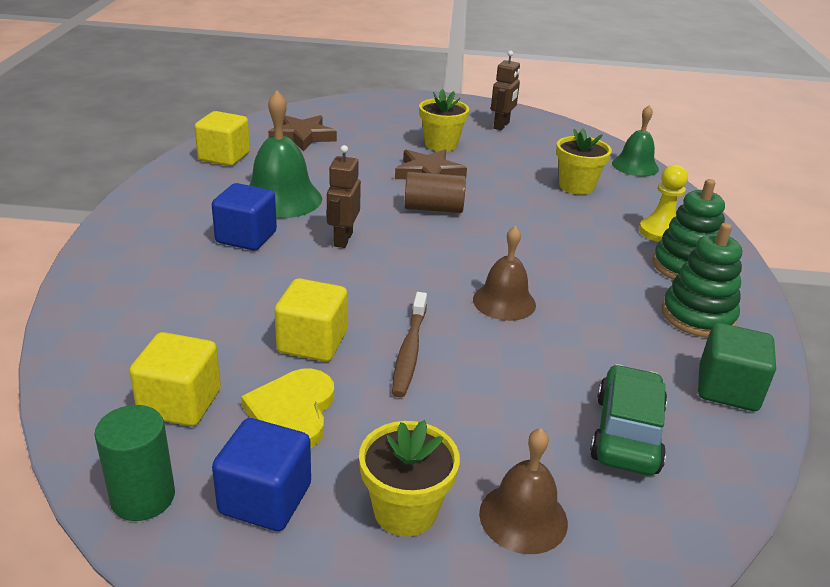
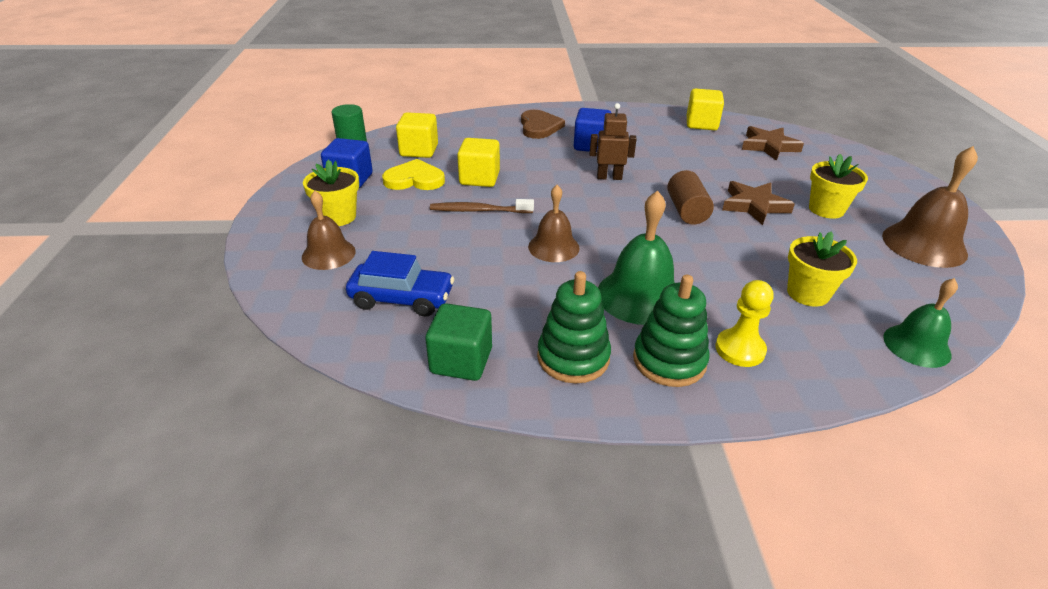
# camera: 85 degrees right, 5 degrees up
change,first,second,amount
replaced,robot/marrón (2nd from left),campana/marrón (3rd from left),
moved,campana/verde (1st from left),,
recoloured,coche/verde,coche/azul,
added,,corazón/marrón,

────────────────────────────────────────

Task:
Copy each line of the records that contains the word "marrón".

Task response:
replaced,robot/marrón (2nd from left),campana/marrón (3rd from left),
added,,corazón/marrón,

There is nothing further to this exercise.